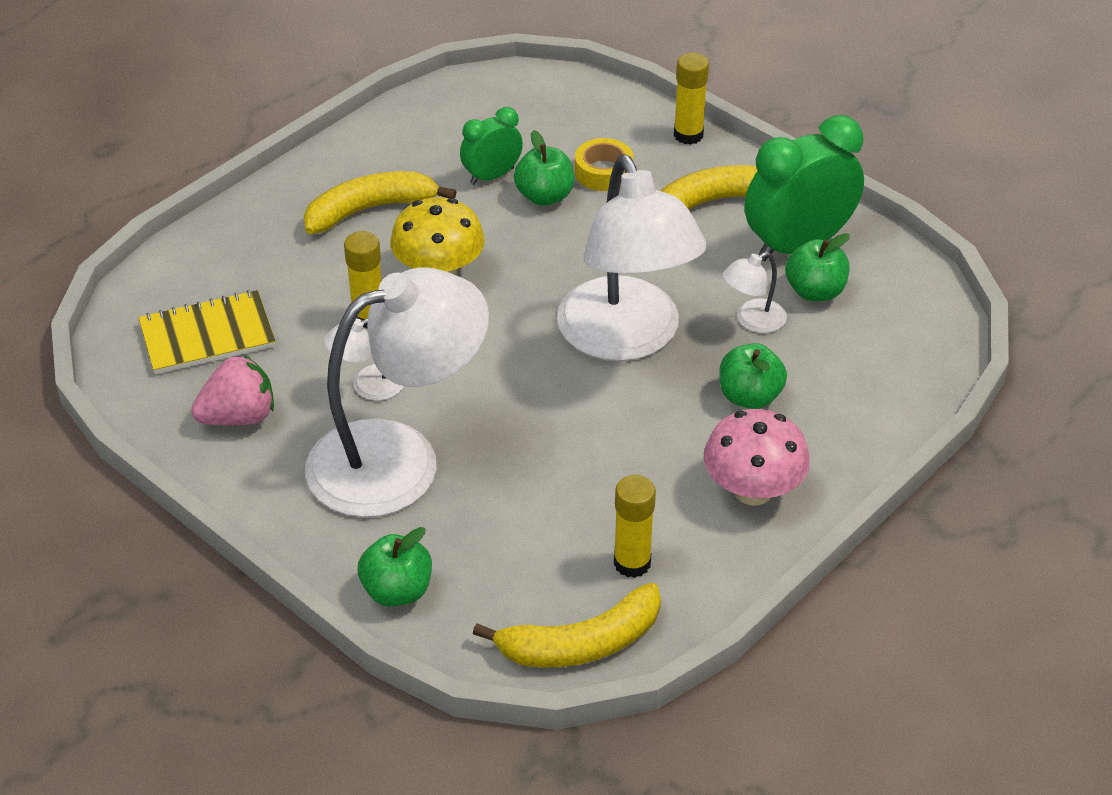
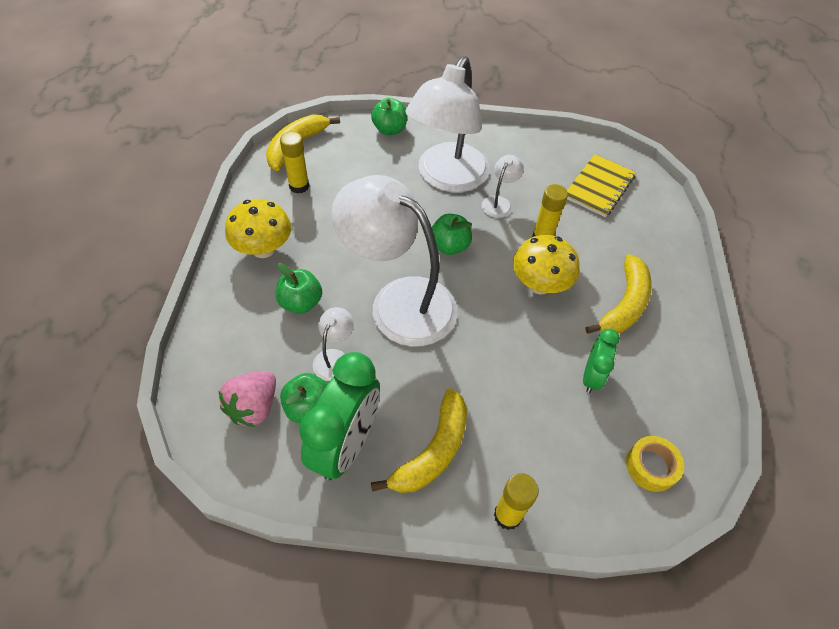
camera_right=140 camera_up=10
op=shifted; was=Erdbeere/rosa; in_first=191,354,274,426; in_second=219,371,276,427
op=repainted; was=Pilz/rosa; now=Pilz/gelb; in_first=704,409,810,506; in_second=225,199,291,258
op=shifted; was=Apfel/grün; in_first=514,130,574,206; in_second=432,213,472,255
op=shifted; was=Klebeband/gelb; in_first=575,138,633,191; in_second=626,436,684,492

[YOUR ASSIGNMENT]
All lines from the one containing "op=repainted; was=Pilz/rosa; now=Pilz/gelb;" through the end of the data, and no others, are to be given again word for word.

[RESULT FOR THIS EXERCISE]
op=repainted; was=Pilz/rosa; now=Pilz/gelb; in_first=704,409,810,506; in_second=225,199,291,258
op=shifted; was=Apfel/grün; in_first=514,130,574,206; in_second=432,213,472,255
op=shifted; was=Klebeband/gelb; in_first=575,138,633,191; in_second=626,436,684,492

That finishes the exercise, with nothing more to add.